- Task item
Retrieve each line that contains the word "added" from the entries below.

Start of Input data

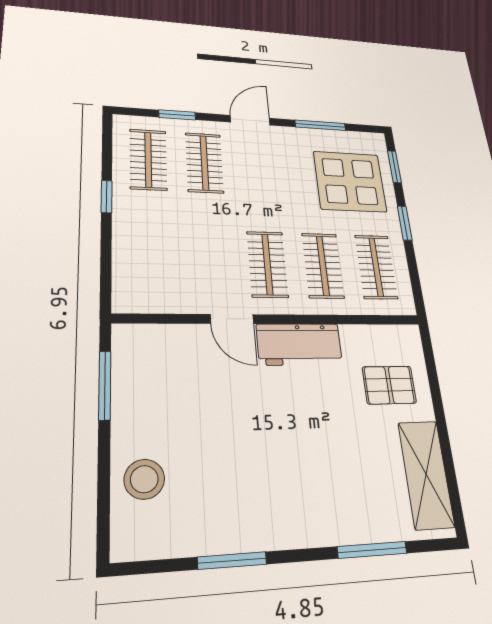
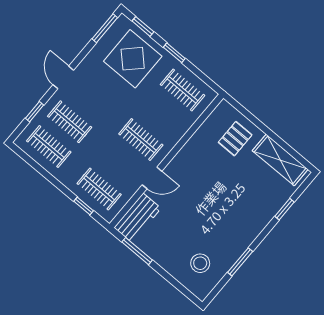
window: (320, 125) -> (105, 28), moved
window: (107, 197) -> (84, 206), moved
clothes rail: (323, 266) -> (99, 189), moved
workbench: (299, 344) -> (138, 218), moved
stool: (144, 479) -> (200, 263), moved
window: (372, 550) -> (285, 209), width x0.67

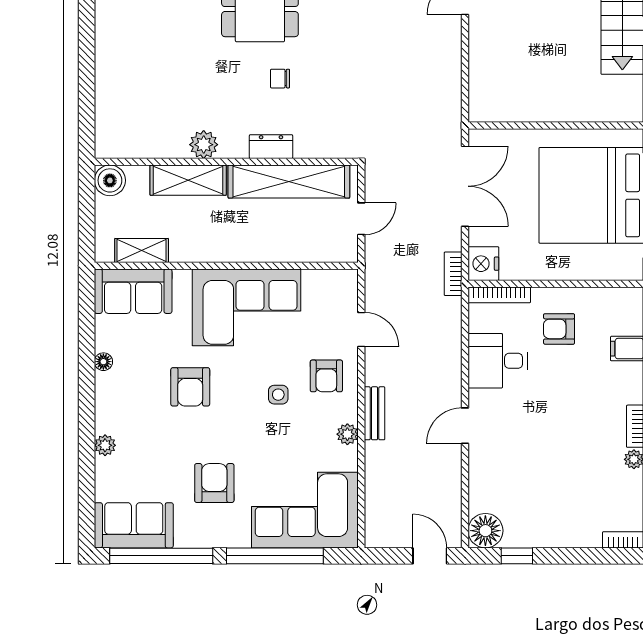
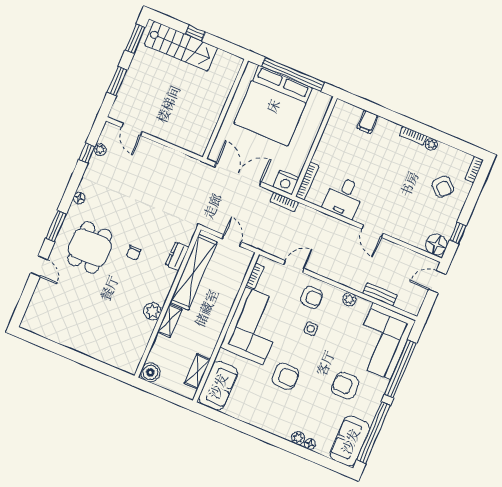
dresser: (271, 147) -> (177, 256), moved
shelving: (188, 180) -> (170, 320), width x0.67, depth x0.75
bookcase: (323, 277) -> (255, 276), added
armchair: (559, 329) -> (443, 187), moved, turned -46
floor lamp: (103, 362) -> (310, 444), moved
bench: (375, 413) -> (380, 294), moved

End of Input data
Start of Input data

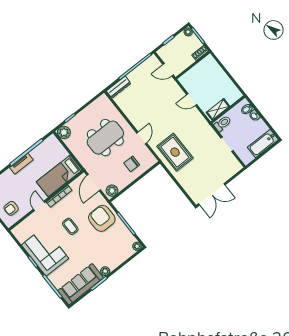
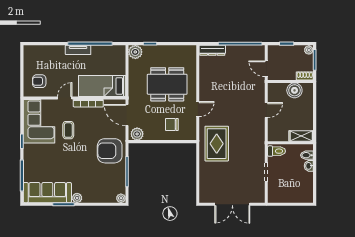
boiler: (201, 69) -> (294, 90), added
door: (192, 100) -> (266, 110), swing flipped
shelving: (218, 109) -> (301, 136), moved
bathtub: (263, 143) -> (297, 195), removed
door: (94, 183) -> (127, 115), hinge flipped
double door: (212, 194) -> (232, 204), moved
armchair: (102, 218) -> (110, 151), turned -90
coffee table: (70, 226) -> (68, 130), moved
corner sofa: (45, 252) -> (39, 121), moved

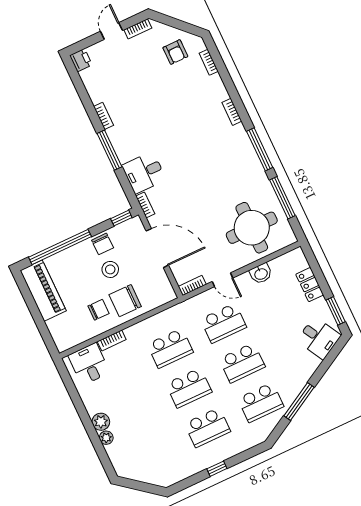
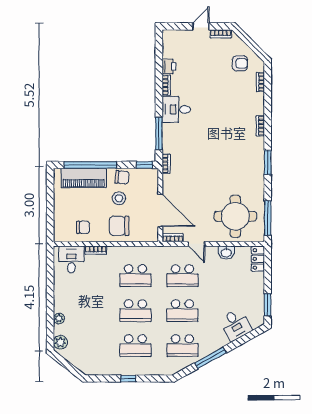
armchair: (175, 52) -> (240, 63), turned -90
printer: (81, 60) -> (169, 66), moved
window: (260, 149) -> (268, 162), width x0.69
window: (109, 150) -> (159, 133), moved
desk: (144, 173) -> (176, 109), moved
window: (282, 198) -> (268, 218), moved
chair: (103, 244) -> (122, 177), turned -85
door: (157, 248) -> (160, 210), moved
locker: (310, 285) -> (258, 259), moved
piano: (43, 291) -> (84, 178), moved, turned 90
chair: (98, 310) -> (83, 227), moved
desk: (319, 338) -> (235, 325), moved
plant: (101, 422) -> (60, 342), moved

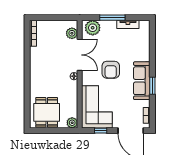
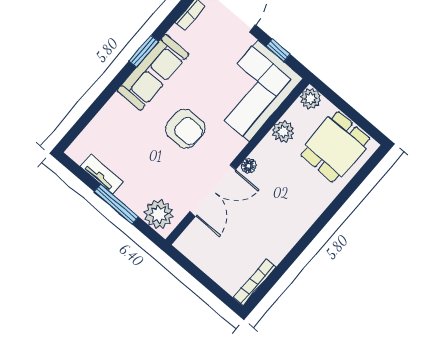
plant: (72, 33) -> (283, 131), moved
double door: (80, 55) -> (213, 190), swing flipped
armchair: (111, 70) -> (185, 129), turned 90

End of Input data
Start of Input data

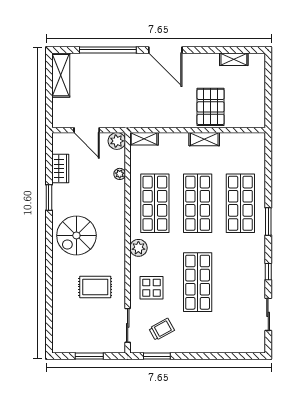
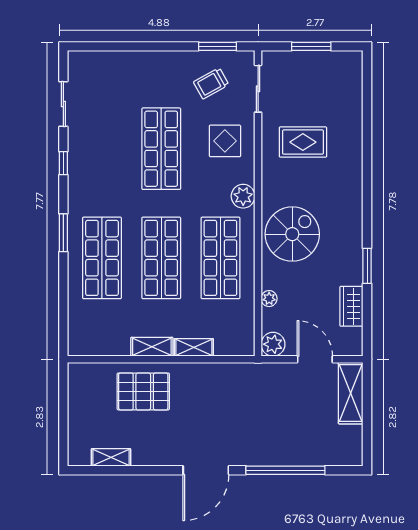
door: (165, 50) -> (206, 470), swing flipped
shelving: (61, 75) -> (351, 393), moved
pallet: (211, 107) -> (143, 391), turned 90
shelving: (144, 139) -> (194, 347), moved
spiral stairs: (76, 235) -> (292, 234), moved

End of Input data

- Task output
bookcase: (323, 277) -> (255, 276), added
boiler: (201, 69) -> (294, 90), added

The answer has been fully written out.